─── INPUT MATERIAL ───
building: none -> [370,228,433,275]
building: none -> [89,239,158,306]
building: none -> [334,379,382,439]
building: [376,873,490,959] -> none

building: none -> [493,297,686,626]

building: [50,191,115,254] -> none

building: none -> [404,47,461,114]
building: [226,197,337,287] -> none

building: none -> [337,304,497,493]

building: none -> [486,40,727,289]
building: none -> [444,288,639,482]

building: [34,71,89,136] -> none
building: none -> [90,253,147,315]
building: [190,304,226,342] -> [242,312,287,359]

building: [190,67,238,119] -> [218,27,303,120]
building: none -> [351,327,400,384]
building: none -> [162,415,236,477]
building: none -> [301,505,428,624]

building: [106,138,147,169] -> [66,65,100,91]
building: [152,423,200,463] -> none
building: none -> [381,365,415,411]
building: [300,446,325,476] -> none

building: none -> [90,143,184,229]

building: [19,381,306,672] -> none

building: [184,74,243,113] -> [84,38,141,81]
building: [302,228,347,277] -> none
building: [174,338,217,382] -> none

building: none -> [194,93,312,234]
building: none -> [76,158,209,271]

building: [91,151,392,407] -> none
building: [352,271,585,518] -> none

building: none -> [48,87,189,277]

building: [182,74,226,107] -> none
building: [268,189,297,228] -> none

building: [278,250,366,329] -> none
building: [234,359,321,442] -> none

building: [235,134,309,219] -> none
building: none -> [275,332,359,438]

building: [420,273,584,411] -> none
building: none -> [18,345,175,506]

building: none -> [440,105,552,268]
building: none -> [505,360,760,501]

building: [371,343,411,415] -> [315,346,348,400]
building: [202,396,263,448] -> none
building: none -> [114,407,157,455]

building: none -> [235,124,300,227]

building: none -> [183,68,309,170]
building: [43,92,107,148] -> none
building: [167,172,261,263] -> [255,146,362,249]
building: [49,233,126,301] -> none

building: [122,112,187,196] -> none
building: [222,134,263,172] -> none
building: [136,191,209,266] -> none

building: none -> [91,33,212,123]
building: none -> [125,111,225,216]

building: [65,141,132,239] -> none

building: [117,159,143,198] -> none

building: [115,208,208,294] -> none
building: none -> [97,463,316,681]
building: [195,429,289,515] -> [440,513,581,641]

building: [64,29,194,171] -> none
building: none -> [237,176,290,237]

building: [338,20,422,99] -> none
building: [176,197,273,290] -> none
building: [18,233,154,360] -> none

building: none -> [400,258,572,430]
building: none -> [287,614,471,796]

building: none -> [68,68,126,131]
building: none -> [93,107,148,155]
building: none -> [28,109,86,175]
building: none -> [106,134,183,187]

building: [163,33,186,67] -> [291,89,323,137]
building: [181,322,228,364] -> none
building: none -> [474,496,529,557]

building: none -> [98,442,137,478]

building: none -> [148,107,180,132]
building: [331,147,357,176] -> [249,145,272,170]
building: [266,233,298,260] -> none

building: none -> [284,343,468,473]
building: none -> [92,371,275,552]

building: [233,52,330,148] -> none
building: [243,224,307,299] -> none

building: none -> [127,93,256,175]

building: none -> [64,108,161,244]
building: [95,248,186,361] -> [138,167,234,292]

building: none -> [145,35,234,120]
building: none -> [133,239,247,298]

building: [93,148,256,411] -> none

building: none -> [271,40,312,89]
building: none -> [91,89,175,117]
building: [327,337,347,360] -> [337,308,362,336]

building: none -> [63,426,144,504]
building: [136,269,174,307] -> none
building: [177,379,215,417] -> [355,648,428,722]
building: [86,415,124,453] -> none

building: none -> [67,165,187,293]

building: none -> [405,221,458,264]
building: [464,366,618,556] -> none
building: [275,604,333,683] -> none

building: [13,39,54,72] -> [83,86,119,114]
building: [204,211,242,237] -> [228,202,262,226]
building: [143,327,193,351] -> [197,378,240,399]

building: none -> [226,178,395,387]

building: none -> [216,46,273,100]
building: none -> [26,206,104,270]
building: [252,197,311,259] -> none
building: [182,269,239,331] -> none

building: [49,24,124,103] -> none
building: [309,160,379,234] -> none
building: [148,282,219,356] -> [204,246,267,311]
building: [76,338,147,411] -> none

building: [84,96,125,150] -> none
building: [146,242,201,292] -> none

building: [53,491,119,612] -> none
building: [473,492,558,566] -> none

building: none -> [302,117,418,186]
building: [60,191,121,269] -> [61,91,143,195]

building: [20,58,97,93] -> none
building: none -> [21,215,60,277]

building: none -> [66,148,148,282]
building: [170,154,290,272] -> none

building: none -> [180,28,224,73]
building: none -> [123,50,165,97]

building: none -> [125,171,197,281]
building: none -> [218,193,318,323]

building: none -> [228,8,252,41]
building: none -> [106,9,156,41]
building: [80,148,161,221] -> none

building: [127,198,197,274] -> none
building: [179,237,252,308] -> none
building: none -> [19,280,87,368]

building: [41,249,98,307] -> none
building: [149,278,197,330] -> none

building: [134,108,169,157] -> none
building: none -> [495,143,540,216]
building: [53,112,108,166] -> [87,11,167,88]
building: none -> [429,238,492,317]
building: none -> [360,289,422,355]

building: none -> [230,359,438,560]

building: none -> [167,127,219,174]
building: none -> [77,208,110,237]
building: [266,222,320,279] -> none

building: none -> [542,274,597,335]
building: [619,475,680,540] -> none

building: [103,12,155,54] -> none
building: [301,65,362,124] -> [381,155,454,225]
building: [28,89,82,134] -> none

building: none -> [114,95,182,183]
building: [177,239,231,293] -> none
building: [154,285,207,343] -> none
───
▶ **EXERCISE**
Nothing but an exact copy of the lines from the first one above through the line holding "building: [43,92,107,148] -> none" should be returned.

▶ **RESULT FOR THIS TASK**
building: none -> [370,228,433,275]
building: none -> [89,239,158,306]
building: none -> [334,379,382,439]
building: [376,873,490,959] -> none

building: none -> [493,297,686,626]

building: [50,191,115,254] -> none

building: none -> [404,47,461,114]
building: [226,197,337,287] -> none

building: none -> [337,304,497,493]

building: none -> [486,40,727,289]
building: none -> [444,288,639,482]

building: [34,71,89,136] -> none
building: none -> [90,253,147,315]
building: [190,304,226,342] -> [242,312,287,359]

building: [190,67,238,119] -> [218,27,303,120]
building: none -> [351,327,400,384]
building: none -> [162,415,236,477]
building: none -> [301,505,428,624]

building: [106,138,147,169] -> [66,65,100,91]
building: [152,423,200,463] -> none
building: none -> [381,365,415,411]
building: [300,446,325,476] -> none

building: none -> [90,143,184,229]

building: [19,381,306,672] -> none

building: [184,74,243,113] -> [84,38,141,81]
building: [302,228,347,277] -> none
building: [174,338,217,382] -> none

building: none -> [194,93,312,234]
building: none -> [76,158,209,271]

building: [91,151,392,407] -> none
building: [352,271,585,518] -> none

building: none -> [48,87,189,277]

building: [182,74,226,107] -> none
building: [268,189,297,228] -> none

building: [278,250,366,329] -> none
building: [234,359,321,442] -> none

building: [235,134,309,219] -> none
building: none -> [275,332,359,438]

building: [420,273,584,411] -> none
building: none -> [18,345,175,506]

building: none -> [440,105,552,268]
building: none -> [505,360,760,501]

building: [371,343,411,415] -> [315,346,348,400]
building: [202,396,263,448] -> none
building: none -> [114,407,157,455]

building: none -> [235,124,300,227]

building: none -> [183,68,309,170]
building: [43,92,107,148] -> none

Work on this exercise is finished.